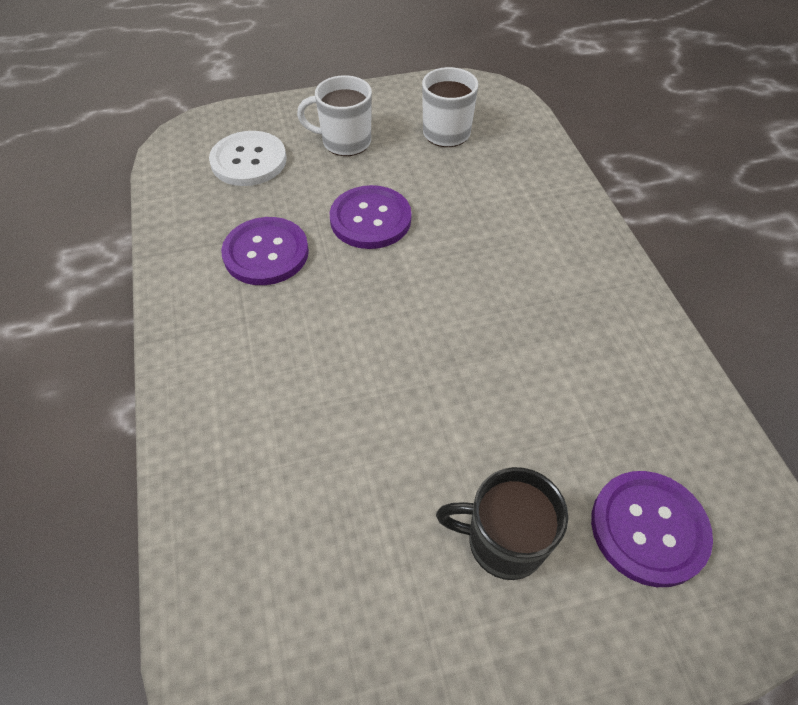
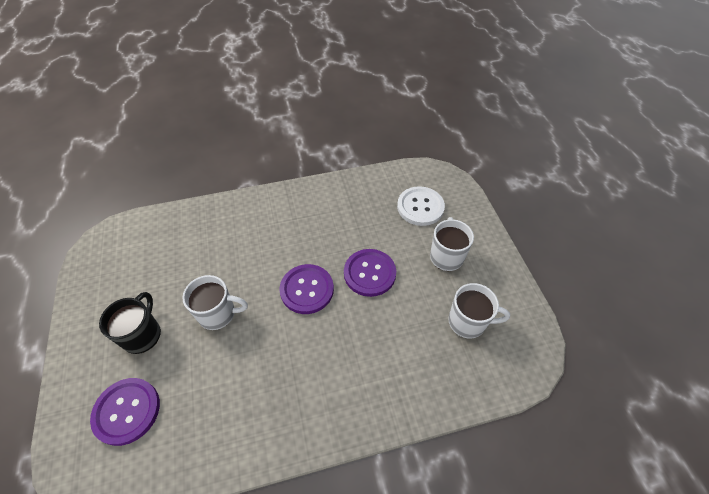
camera: 90 degrees right, 0 degrees up
(266, 253) = (341, 223): purple button -> purple button (307, 290)
(450, 415) = (218, 314): none -> white mug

— Your objective —
Output the complete listing exactly as it appears, except for the images.

— Problem solution —
camera: 90 degrees right, 0 degrees up
(266, 253) = (341, 223): purple button -> purple button (307, 290)
(450, 415) = (218, 314): none -> white mug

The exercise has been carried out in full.